Data shown below:

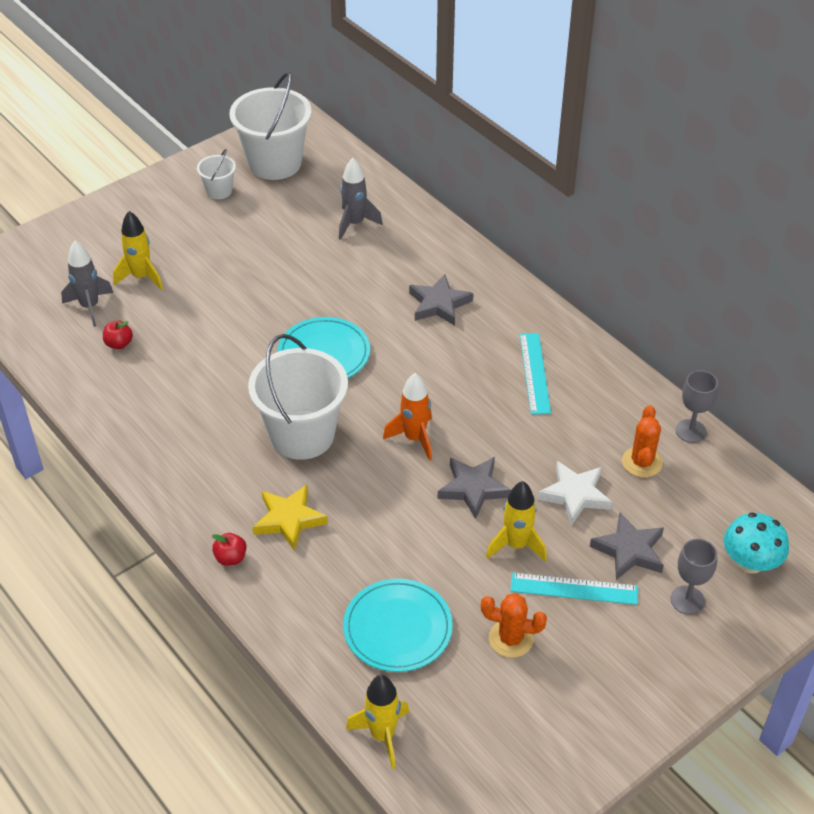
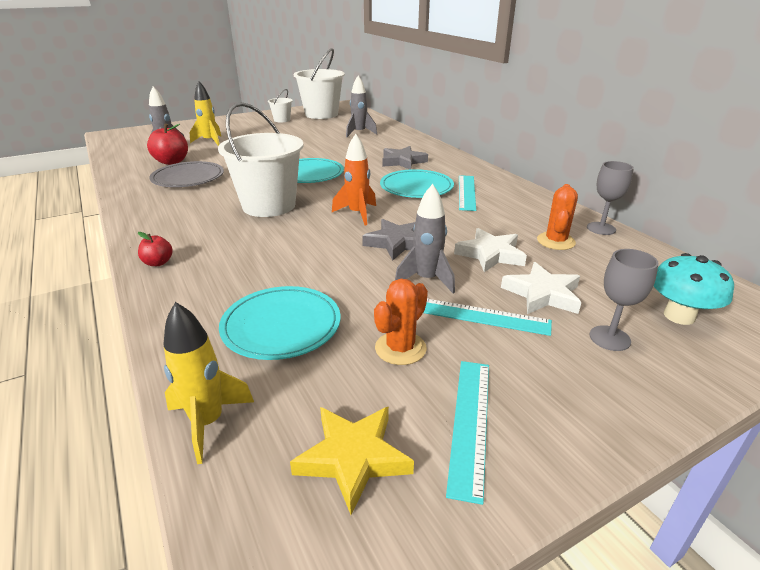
camera: 10 degrees right, 15 degrees down
(119, 344) = (172, 162): red apple -> red apple, size x1.78
(166, 384) = (188, 178): none -> grey plate
(289, 519) = (226, 246): yellow star -> yellow star (353, 458)
(471, 369) = (416, 187): none -> turquoise plate
(511, 639) = (400, 348): orange cactus -> orange cactus turned 75 degrees counterclockwise
(516, 545) = (426, 280): yellow rocket -> grey rocket
(579, 704) = (470, 423): none -> turquoise ruler
(629, 550) = (542, 294): grey star -> white star

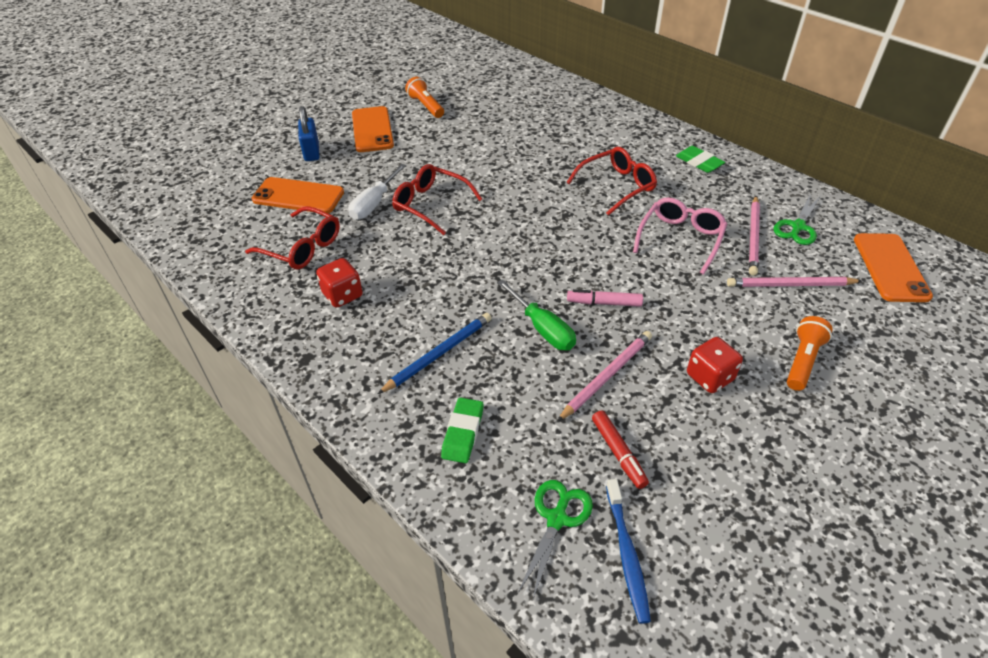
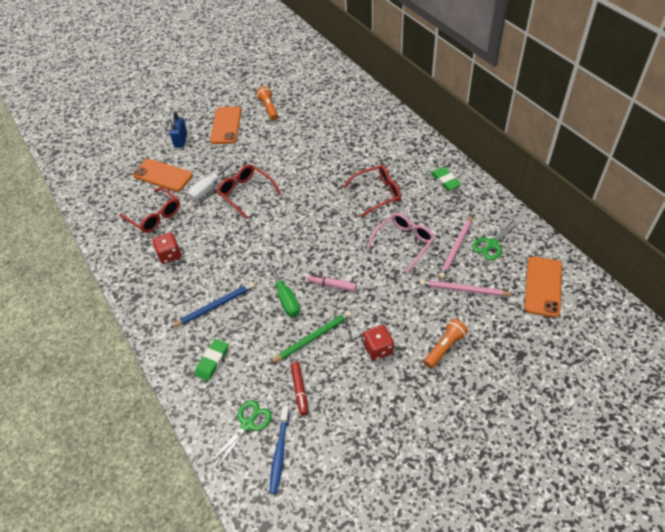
camera: 15 degrees right, 5 degrees up
(606, 376) = (313, 337): pink pencil -> green pencil

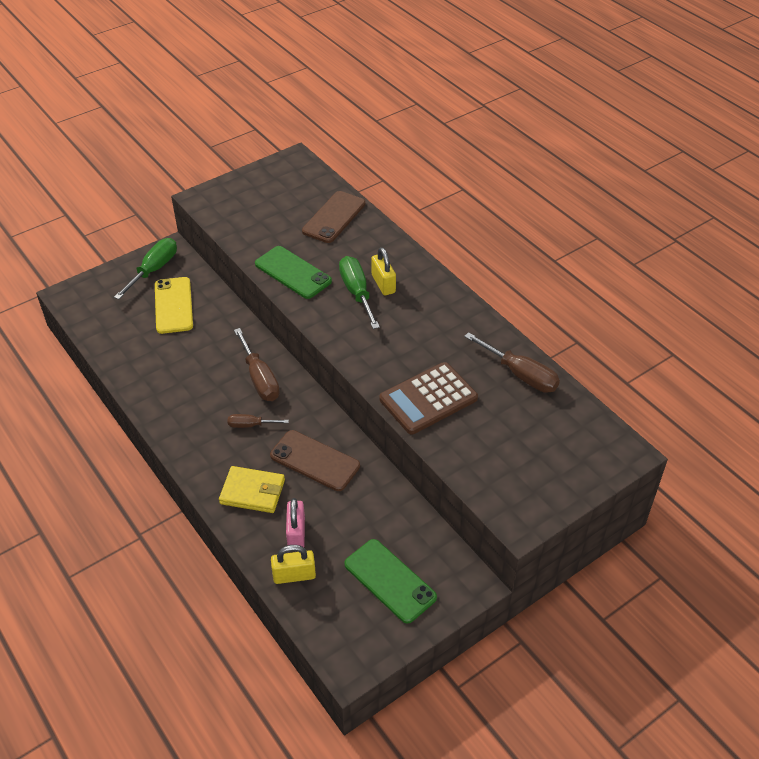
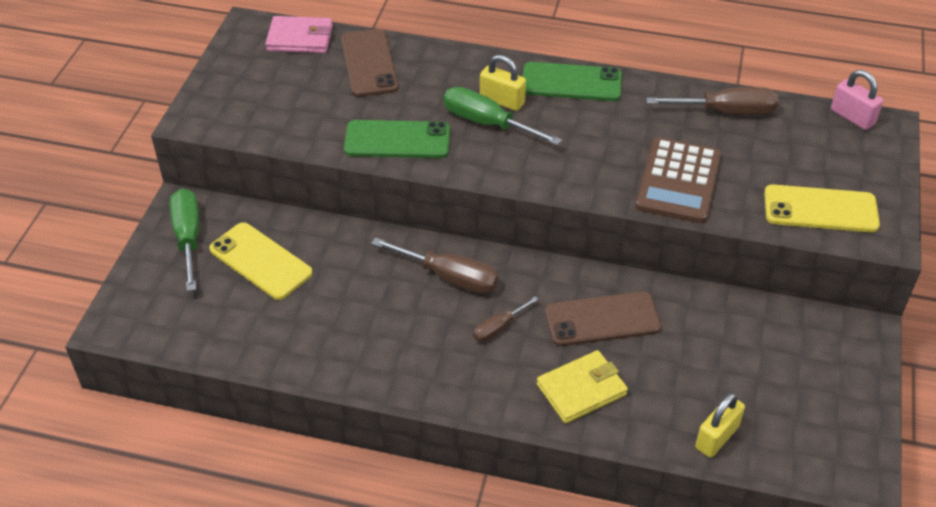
camera: 40 degrees left, 0 degrees up
(296, 534) = (670, 398): pink padlock -> pink padlock (852, 117)
(313, 181) = (300, 38): none -> pink wallet
(390, 581) = (800, 379): green phone -> green phone (571, 82)
(500, 476) = (820, 209): none -> yellow phone

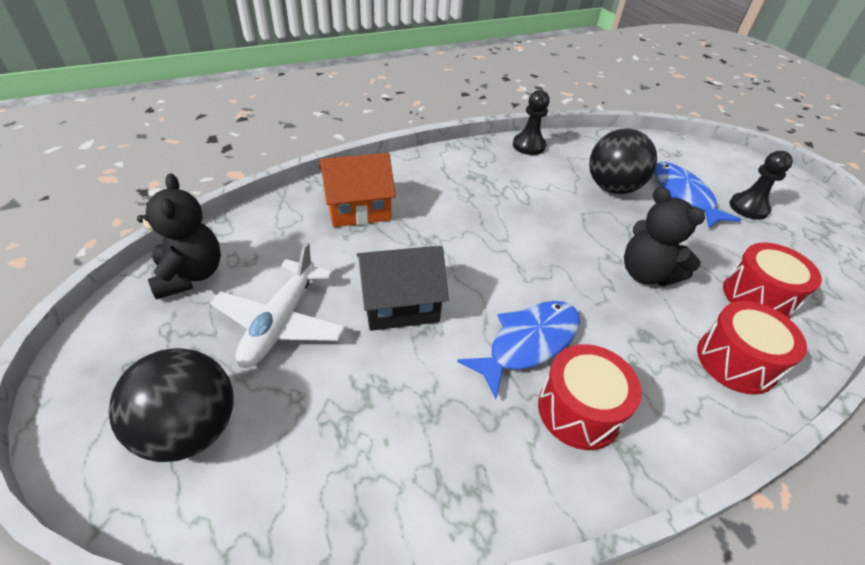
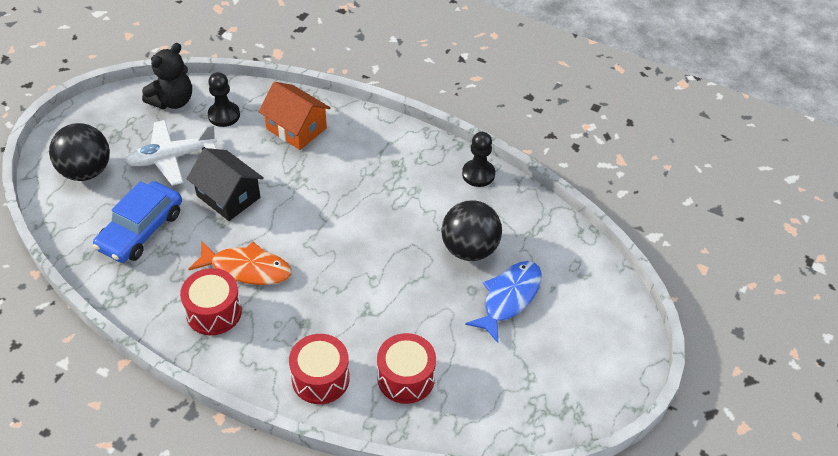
camera: 55 degrees right, 5 degrees up
(372, 419) = (141, 230): none -> blue car
(528, 343) = (247, 269): blue fish -> orange fish
(646, 274) = (371, 305): black teddy bear -> none
(748, 208) = (536, 348): black pawn -> black pawn (224, 115)

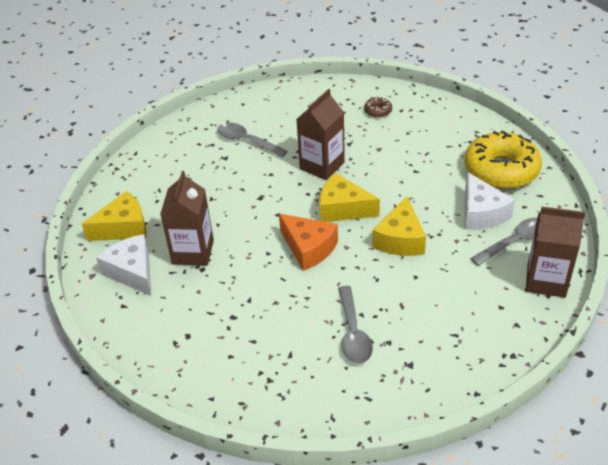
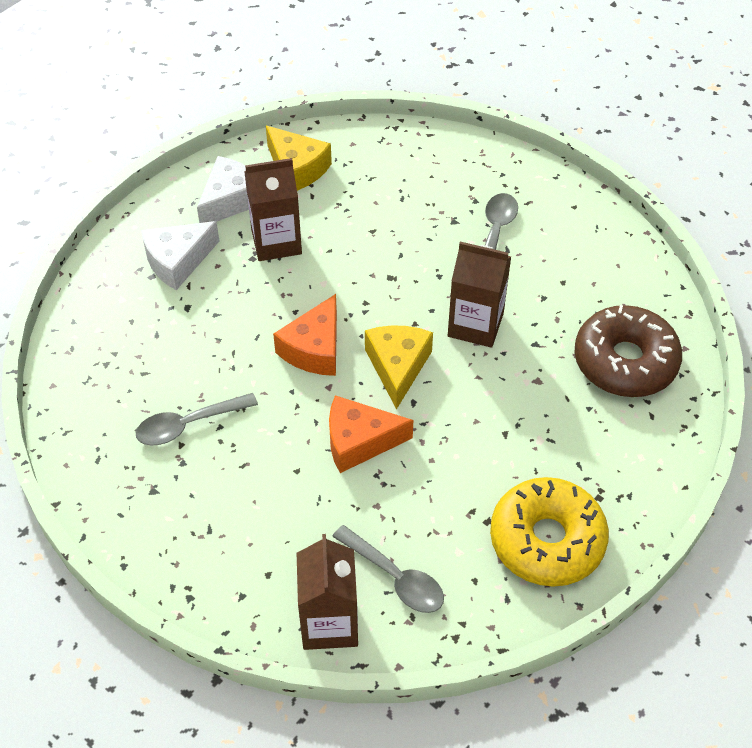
camera: 70 degrees right, 10 degrees up
(378, 111) = (625, 361): brown donut -> brown donut, size x2.44
(400, 239) = (359, 441): yellow cheese -> orange cheese
(481, 213) = (441, 527): white cheese -> white cheese (178, 261)

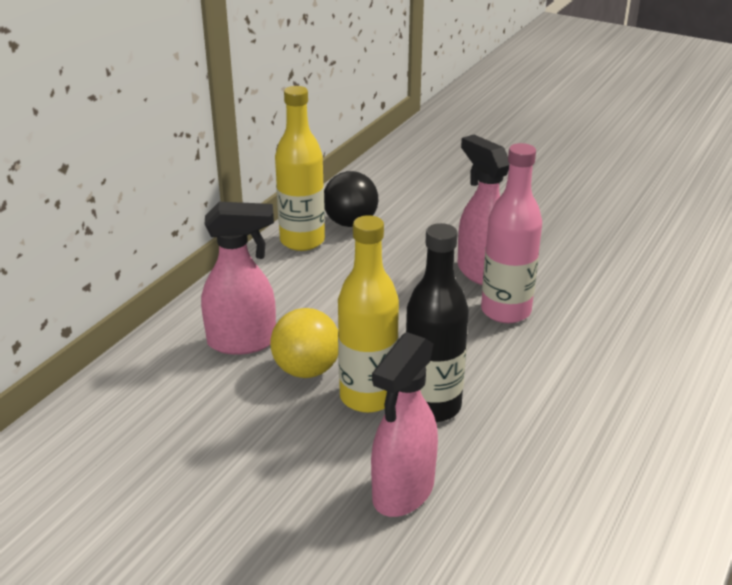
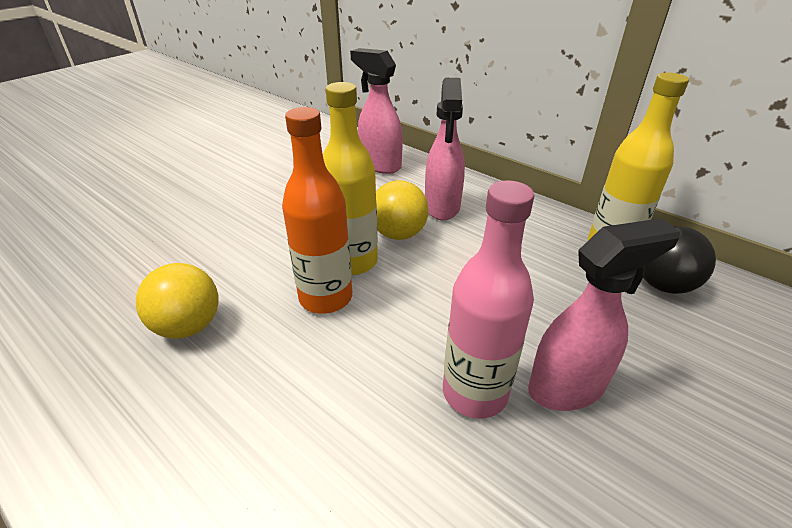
camera: 100 degrees right, 5 degrees up
(402, 492) = (237, 266): pink spray bottle -> pink spray bottle (380, 165)
(432, 406) = (325, 298): black bottle -> orange bottle
(512, 498) = (188, 326): none -> yellow ball

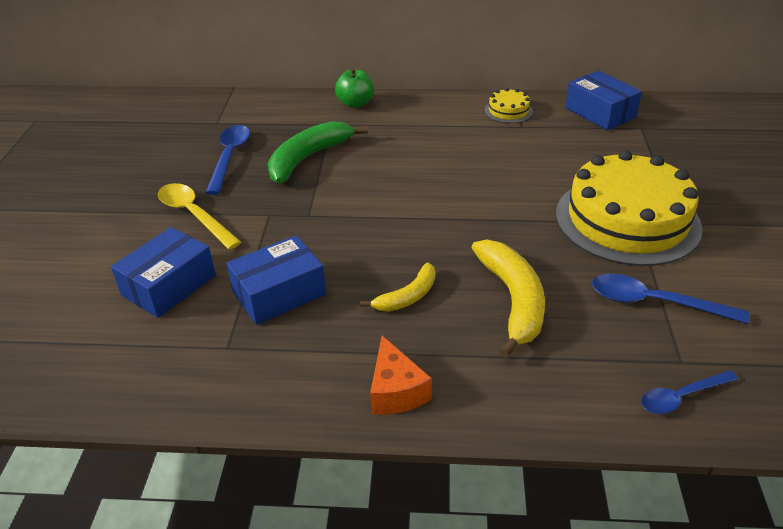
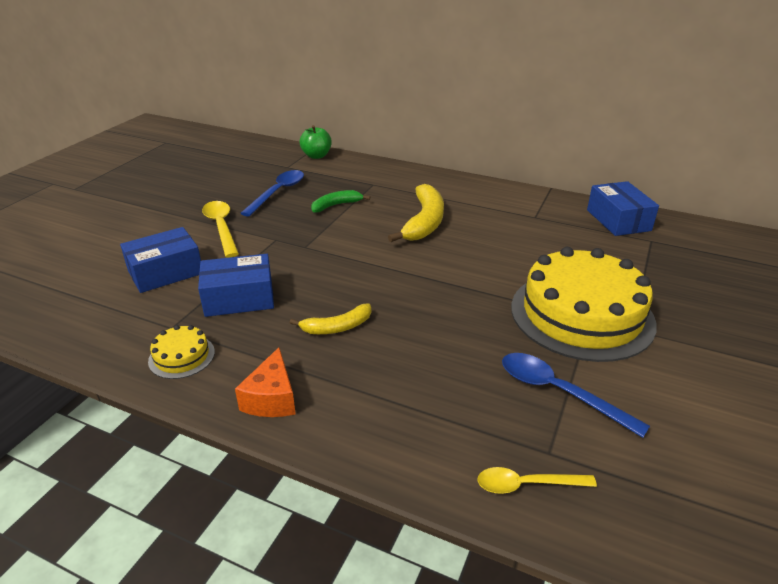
camera: 20 degrees right, 5 degrees down
(307, 158) = (336, 205): green banana -> green banana, size x0.58
(355, 103) = (404, 173): green apple -> green apple (316, 156)
(508, 111) = (531, 203): yellow cake -> yellow cake (181, 356)
(513, 300) = (425, 354): yellow banana -> yellow banana (424, 222)
(681, 397) = (527, 484): blue spoon -> yellow spoon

End of Data shown.

● Required work:
The response is the exact set of lines from the one holding "(307, 158) = (336, 205): green" through the last line of the material.

● Exercise solution:
(307, 158) = (336, 205): green banana -> green banana, size x0.58
(355, 103) = (404, 173): green apple -> green apple (316, 156)
(508, 111) = (531, 203): yellow cake -> yellow cake (181, 356)
(513, 300) = (425, 354): yellow banana -> yellow banana (424, 222)
(681, 397) = (527, 484): blue spoon -> yellow spoon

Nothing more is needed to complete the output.